START Provided data
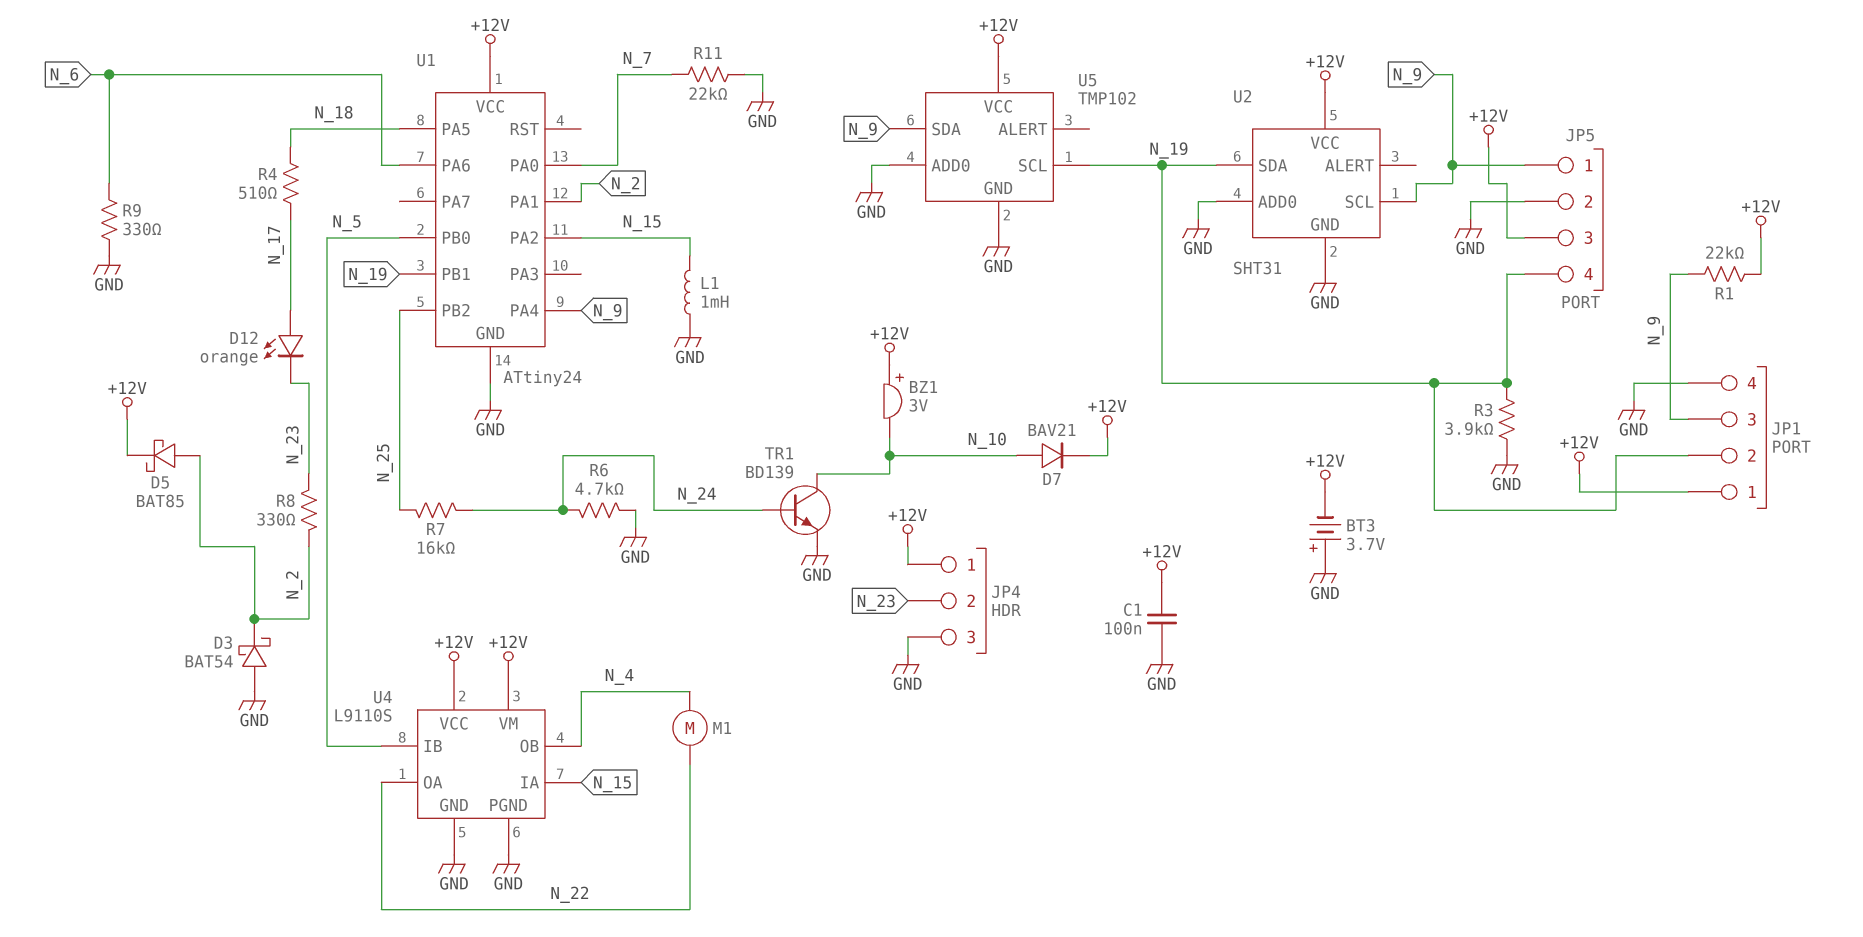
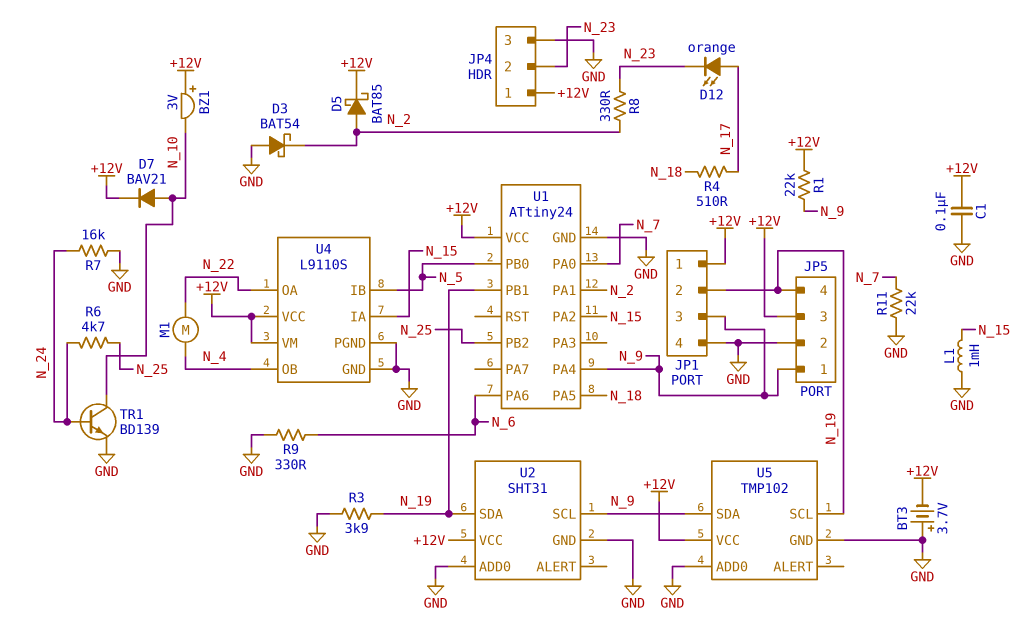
R6: 4.7k (GND, N_24) -> 4.7k (N_24, N_25)
R7: 16k (N_24, N_25) -> 16k (GND, N_24)

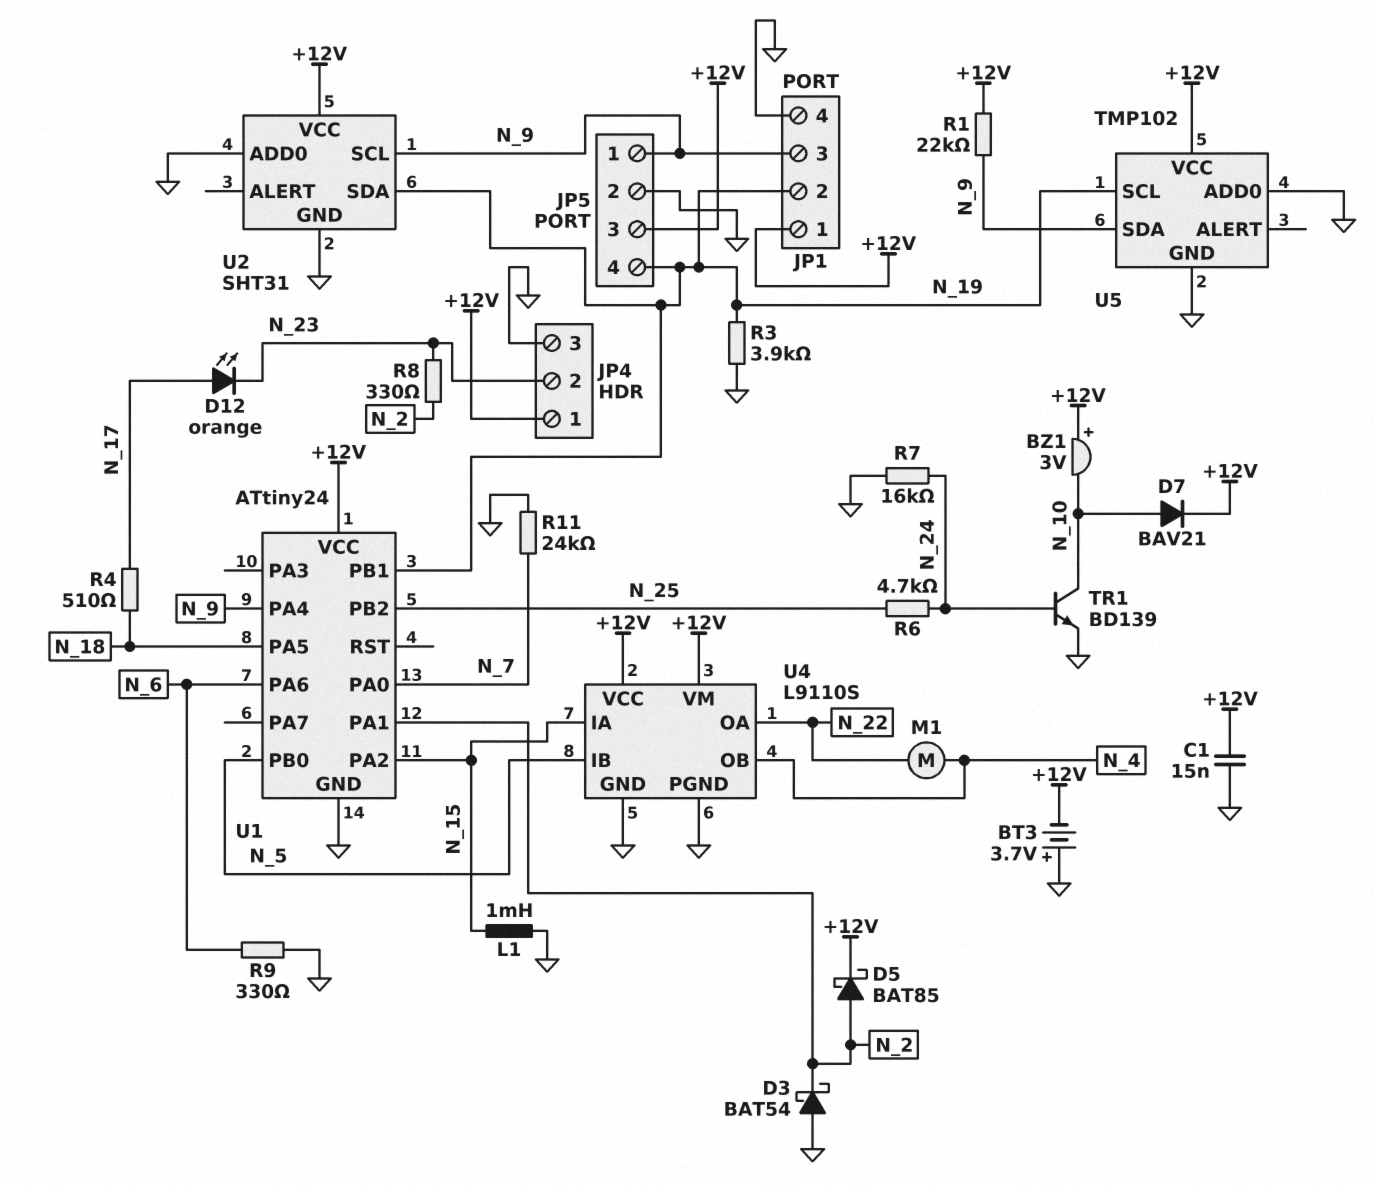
C1: 100nF (+12V, GND) -> 15nF (+12V, GND)
R11: 22k (GND, N_7) -> 24k (GND, N_7)

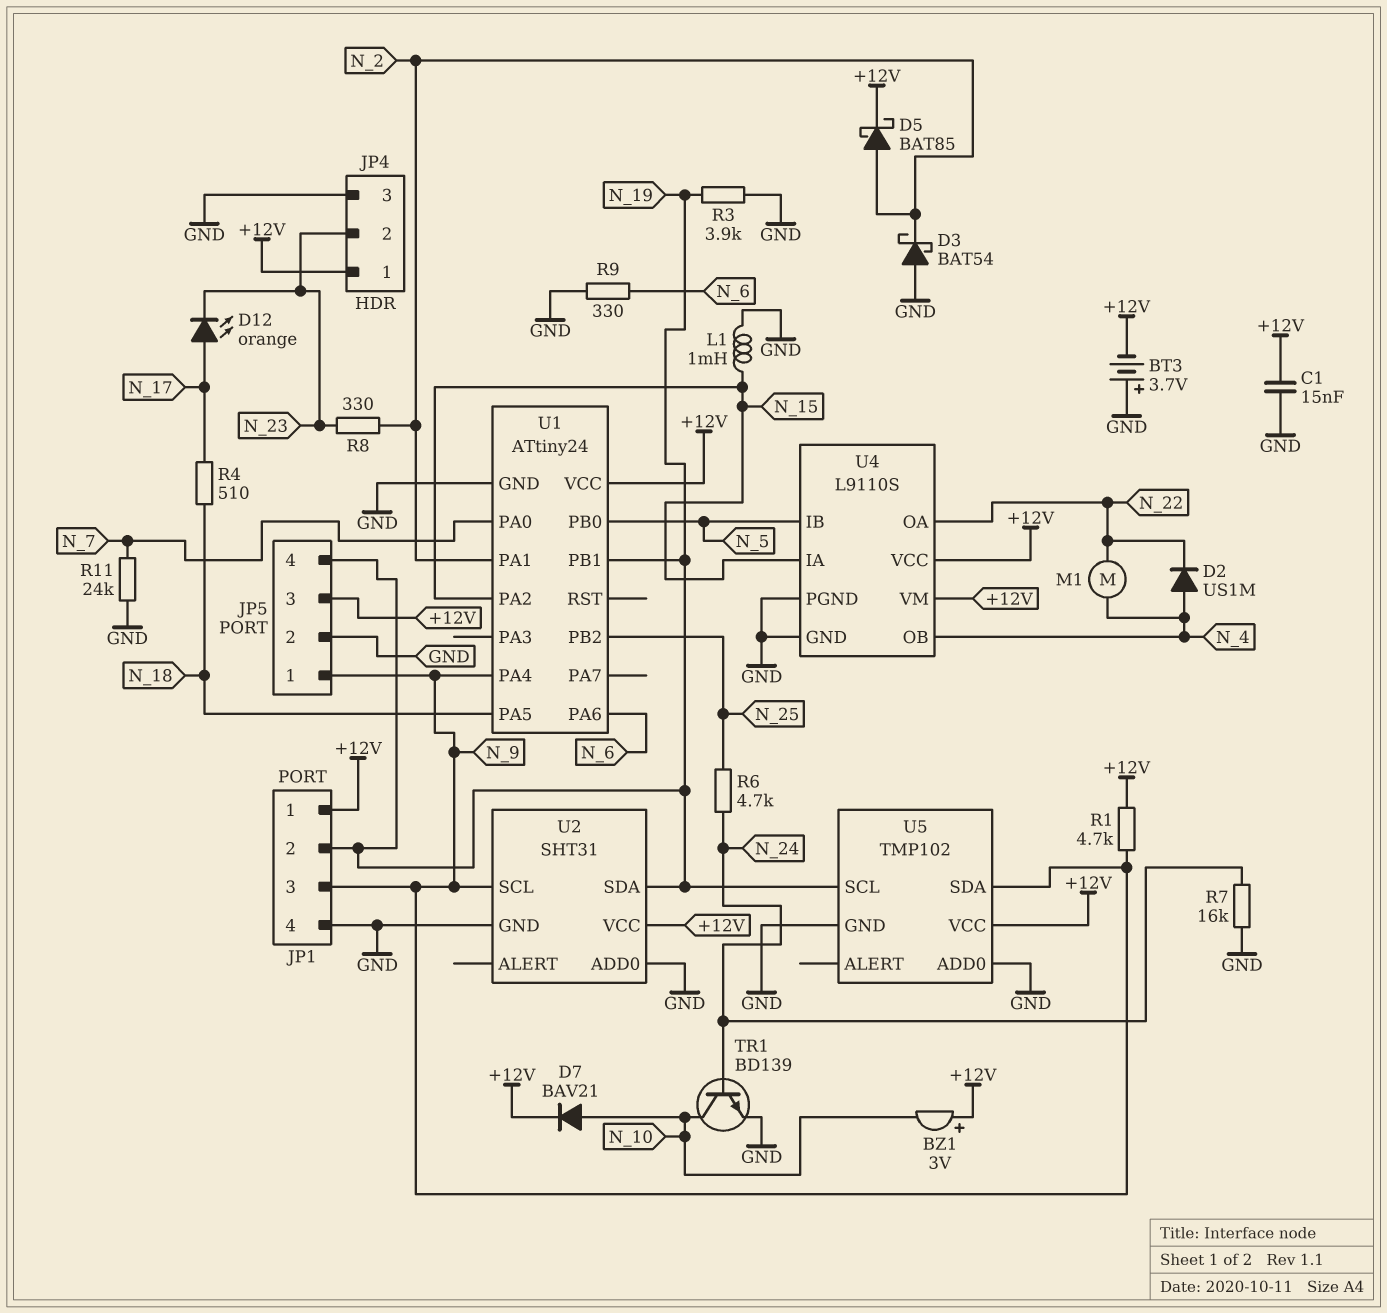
D2: none -> diode US1M (A N_4, K N_22)
R1: 22k (+12V, N_9) -> 4.7k (+12V, N_9)

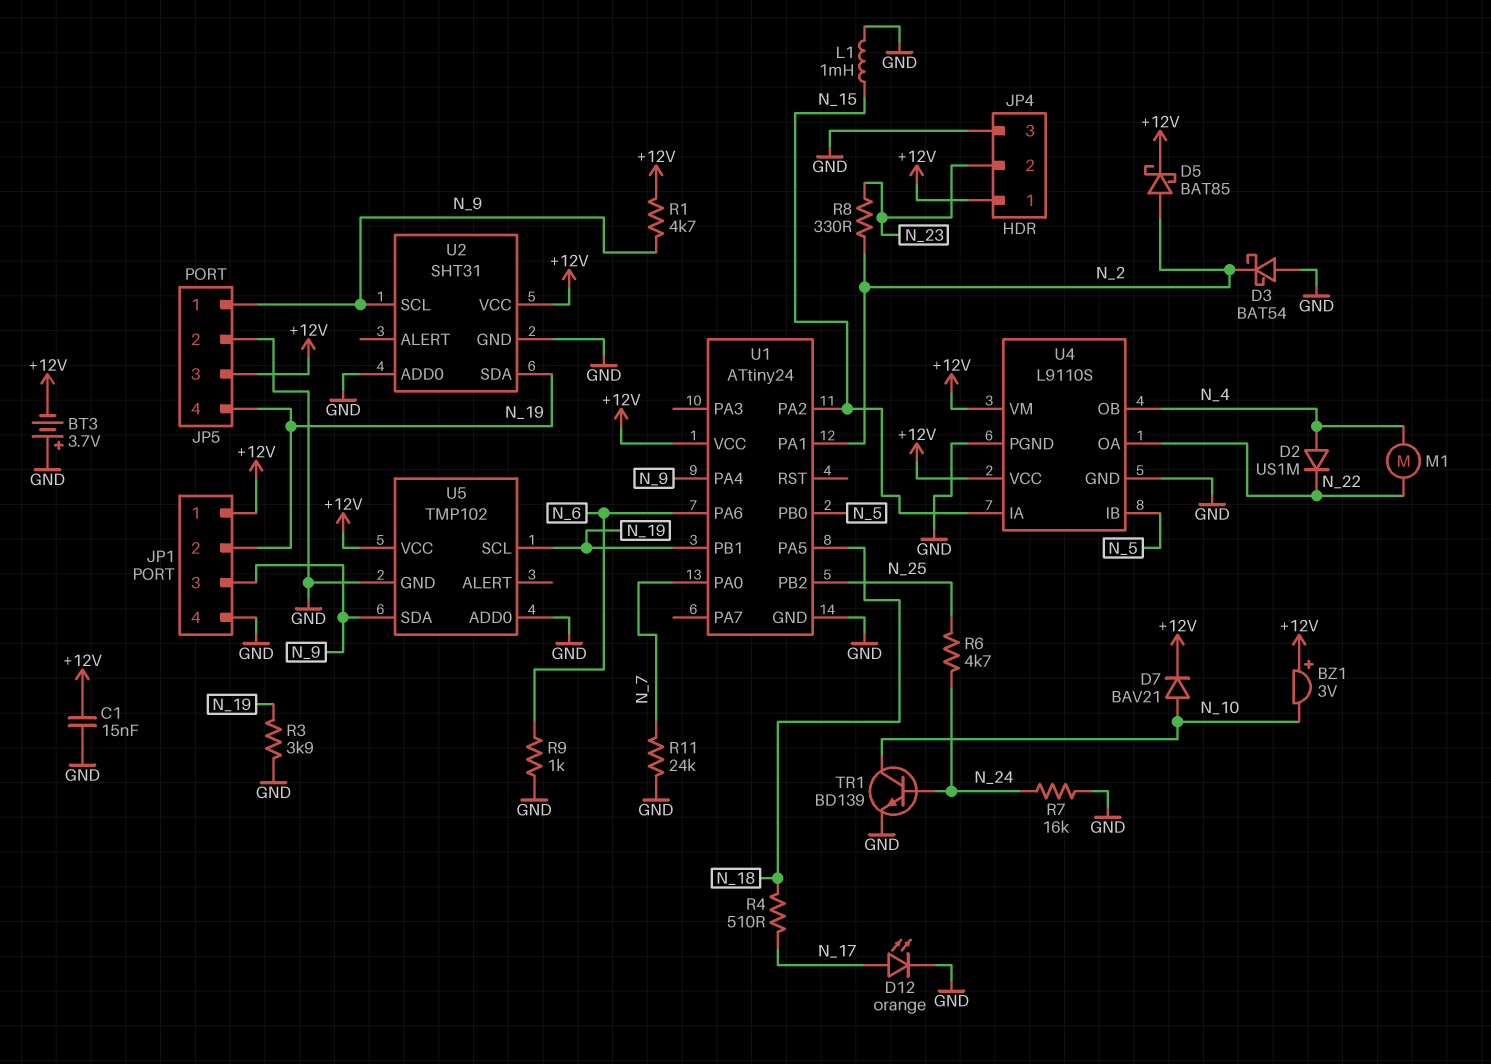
D12: LED orange (A N_17, K N_23) -> LED orange (A N_17, K GND)
R9: 330 (GND, N_6) -> 1k (GND, N_6)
END Provided data
**Work request**. Exactly as given, set down each line of the material, but include no pictures.

**Expected answer**.
R6: 4.7k (GND, N_24) -> 4.7k (N_24, N_25)
R7: 16k (N_24, N_25) -> 16k (GND, N_24)

C1: 100nF (+12V, GND) -> 15nF (+12V, GND)
R11: 22k (GND, N_7) -> 24k (GND, N_7)

D2: none -> diode US1M (A N_4, K N_22)
R1: 22k (+12V, N_9) -> 4.7k (+12V, N_9)

D12: LED orange (A N_17, K N_23) -> LED orange (A N_17, K GND)
R9: 330 (GND, N_6) -> 1k (GND, N_6)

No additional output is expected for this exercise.